■ **Dataset rows**
+++

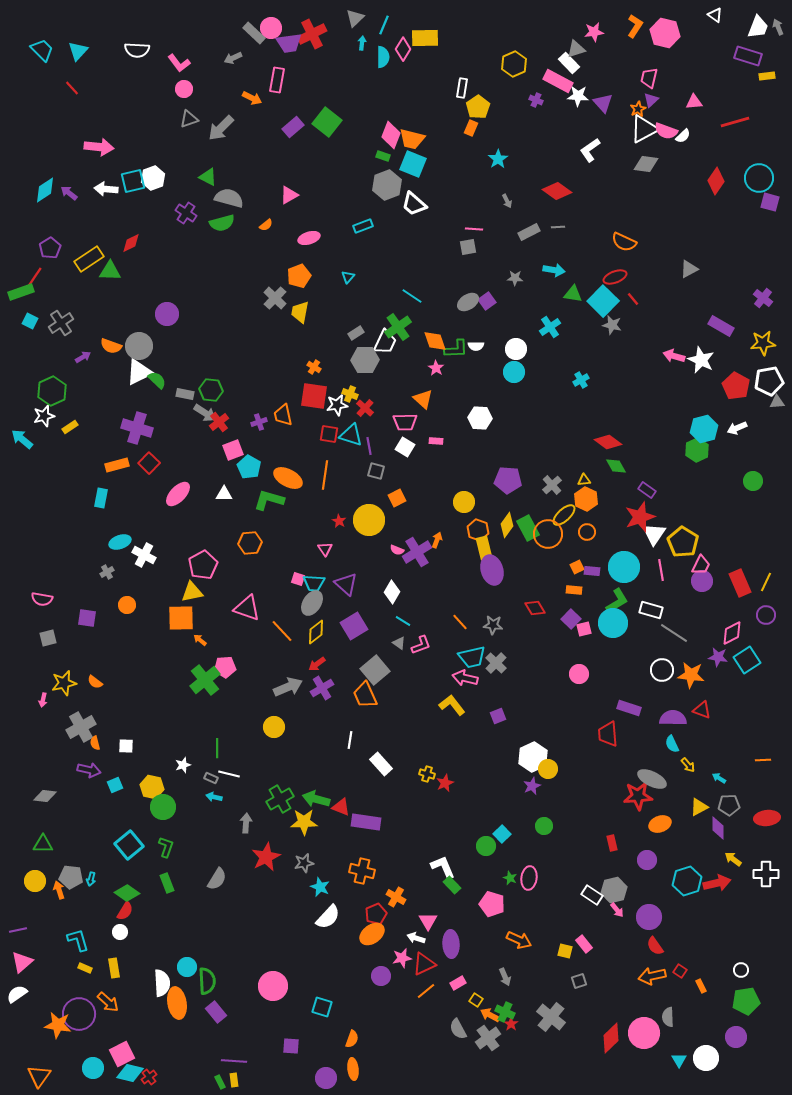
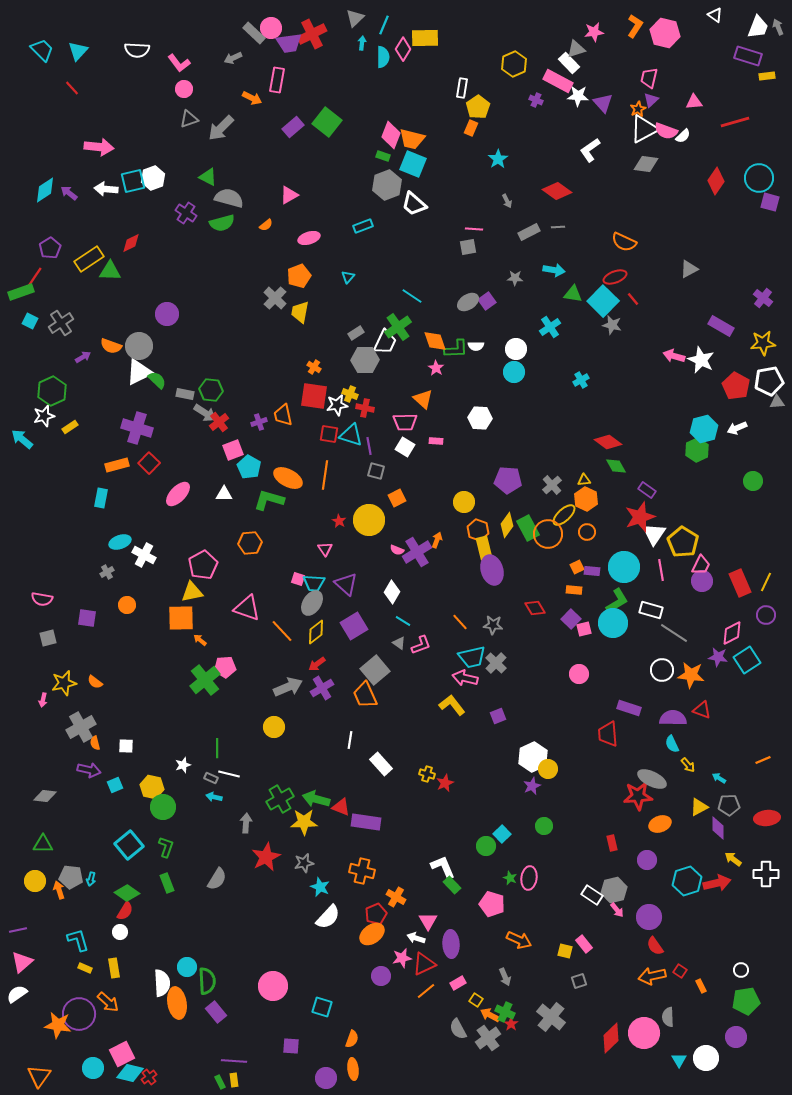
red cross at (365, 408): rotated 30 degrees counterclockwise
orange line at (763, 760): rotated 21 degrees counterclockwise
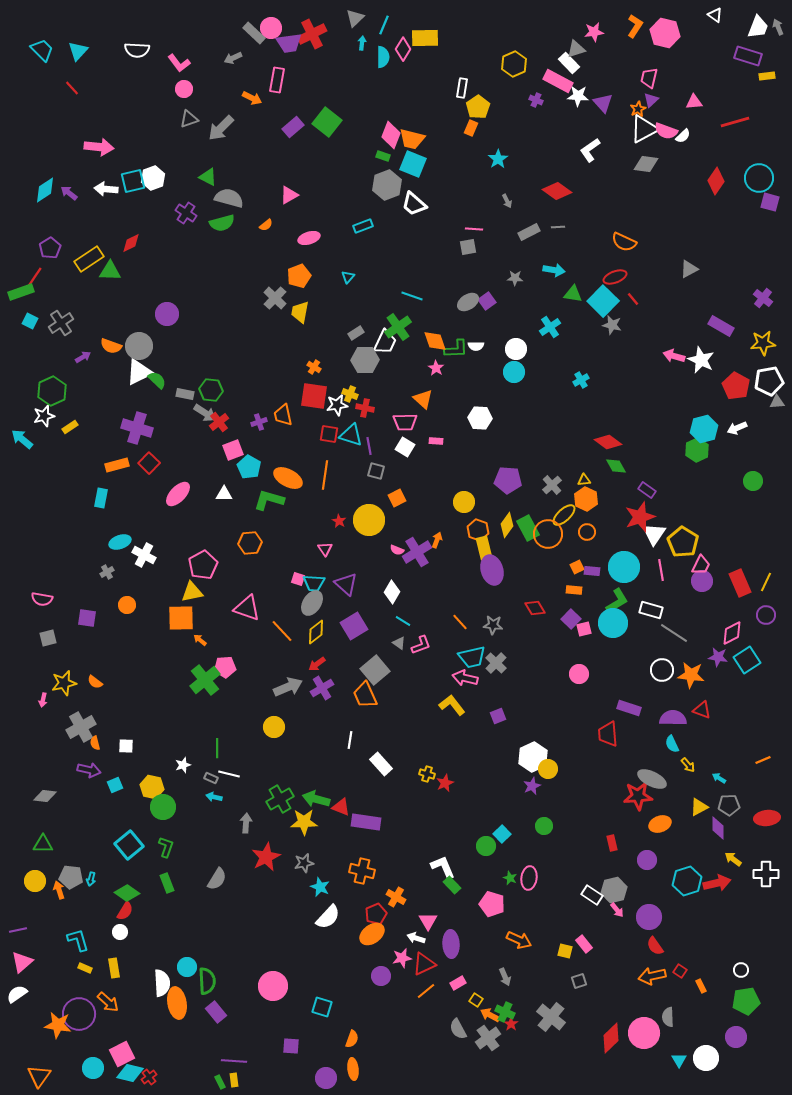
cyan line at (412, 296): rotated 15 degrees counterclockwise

+++

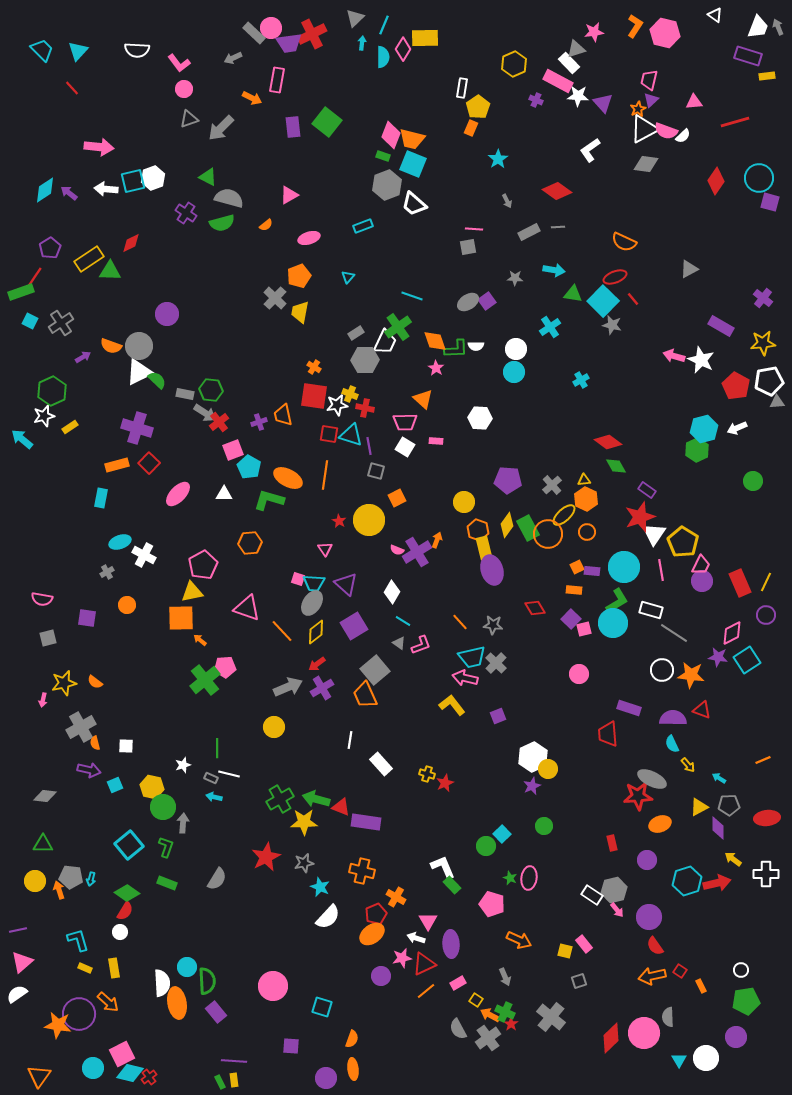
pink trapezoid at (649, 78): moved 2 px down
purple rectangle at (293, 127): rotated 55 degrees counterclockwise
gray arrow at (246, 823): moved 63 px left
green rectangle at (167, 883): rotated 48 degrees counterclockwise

+++

■ **Work instructions**
Can you quote the records word for word, starting at the line that contains "red cross at" and ending at the line that contains "orange line at", including both of those lines?

■ **Right answer**
red cross at (365, 408): rotated 30 degrees counterclockwise
orange line at (763, 760): rotated 21 degrees counterclockwise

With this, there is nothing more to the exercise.